[TASK REQUIREMENTS]: Your task is to reproduce exactly the lines from the line with "tan brick B7 level 1 -> none" through the end of the records below.

[MATERIAL PROVIDED]:

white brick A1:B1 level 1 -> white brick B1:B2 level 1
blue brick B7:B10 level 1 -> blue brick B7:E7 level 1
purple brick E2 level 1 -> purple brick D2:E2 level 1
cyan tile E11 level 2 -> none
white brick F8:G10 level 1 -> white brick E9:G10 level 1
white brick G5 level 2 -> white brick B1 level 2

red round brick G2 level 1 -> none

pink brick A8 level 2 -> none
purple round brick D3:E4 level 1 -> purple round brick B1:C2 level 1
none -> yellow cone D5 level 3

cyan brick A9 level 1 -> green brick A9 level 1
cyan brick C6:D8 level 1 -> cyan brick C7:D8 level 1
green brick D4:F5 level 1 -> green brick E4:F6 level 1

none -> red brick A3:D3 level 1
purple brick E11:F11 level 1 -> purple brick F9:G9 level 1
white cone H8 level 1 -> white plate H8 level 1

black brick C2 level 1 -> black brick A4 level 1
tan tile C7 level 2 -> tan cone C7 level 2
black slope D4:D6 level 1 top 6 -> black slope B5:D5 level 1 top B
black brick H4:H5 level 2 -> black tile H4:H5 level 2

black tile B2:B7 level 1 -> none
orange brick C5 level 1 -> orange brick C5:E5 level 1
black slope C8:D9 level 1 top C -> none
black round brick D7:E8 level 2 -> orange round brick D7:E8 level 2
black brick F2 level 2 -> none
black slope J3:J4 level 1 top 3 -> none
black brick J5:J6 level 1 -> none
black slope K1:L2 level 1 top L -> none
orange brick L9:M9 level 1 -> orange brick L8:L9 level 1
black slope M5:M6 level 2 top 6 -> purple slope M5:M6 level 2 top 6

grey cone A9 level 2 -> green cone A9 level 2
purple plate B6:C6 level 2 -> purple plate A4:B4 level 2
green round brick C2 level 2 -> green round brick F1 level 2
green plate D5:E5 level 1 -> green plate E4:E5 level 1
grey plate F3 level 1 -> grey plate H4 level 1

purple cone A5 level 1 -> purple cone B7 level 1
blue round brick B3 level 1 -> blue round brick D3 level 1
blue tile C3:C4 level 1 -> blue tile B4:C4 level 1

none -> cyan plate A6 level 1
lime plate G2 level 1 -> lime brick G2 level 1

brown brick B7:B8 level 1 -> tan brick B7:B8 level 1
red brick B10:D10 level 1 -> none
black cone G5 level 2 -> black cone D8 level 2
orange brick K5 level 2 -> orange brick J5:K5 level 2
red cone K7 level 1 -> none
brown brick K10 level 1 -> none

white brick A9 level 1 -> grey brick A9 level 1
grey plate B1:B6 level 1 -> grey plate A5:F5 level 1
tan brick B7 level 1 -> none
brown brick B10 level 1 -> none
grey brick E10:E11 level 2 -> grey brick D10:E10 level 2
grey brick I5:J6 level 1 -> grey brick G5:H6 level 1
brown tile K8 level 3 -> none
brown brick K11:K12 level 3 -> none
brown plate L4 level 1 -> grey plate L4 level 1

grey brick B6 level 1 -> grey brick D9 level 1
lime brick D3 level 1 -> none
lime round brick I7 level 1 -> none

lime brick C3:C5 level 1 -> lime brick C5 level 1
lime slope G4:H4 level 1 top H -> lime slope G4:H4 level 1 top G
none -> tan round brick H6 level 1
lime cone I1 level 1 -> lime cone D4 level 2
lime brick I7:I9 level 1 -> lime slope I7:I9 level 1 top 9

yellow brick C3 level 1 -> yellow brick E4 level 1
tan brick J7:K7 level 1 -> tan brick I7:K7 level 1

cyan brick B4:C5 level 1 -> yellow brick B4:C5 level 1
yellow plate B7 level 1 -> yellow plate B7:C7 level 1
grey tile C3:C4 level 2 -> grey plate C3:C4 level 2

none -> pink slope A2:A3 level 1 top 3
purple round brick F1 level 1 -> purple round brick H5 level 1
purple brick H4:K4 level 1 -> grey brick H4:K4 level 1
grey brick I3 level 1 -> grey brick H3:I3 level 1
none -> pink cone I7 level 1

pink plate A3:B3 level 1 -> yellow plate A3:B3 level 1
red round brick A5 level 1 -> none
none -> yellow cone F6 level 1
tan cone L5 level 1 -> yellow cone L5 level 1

[WRITTEN REPLY]:
tan brick B7 level 1 -> none
brown brick B10 level 1 -> none
grey brick E10:E11 level 2 -> grey brick D10:E10 level 2
grey brick I5:J6 level 1 -> grey brick G5:H6 level 1
brown tile K8 level 3 -> none
brown brick K11:K12 level 3 -> none
brown plate L4 level 1 -> grey plate L4 level 1

grey brick B6 level 1 -> grey brick D9 level 1
lime brick D3 level 1 -> none
lime round brick I7 level 1 -> none

lime brick C3:C5 level 1 -> lime brick C5 level 1
lime slope G4:H4 level 1 top H -> lime slope G4:H4 level 1 top G
none -> tan round brick H6 level 1
lime cone I1 level 1 -> lime cone D4 level 2
lime brick I7:I9 level 1 -> lime slope I7:I9 level 1 top 9

yellow brick C3 level 1 -> yellow brick E4 level 1
tan brick J7:K7 level 1 -> tan brick I7:K7 level 1

cyan brick B4:C5 level 1 -> yellow brick B4:C5 level 1
yellow plate B7 level 1 -> yellow plate B7:C7 level 1
grey tile C3:C4 level 2 -> grey plate C3:C4 level 2

none -> pink slope A2:A3 level 1 top 3
purple round brick F1 level 1 -> purple round brick H5 level 1
purple brick H4:K4 level 1 -> grey brick H4:K4 level 1
grey brick I3 level 1 -> grey brick H3:I3 level 1
none -> pink cone I7 level 1

pink plate A3:B3 level 1 -> yellow plate A3:B3 level 1
red round brick A5 level 1 -> none
none -> yellow cone F6 level 1
tan cone L5 level 1 -> yellow cone L5 level 1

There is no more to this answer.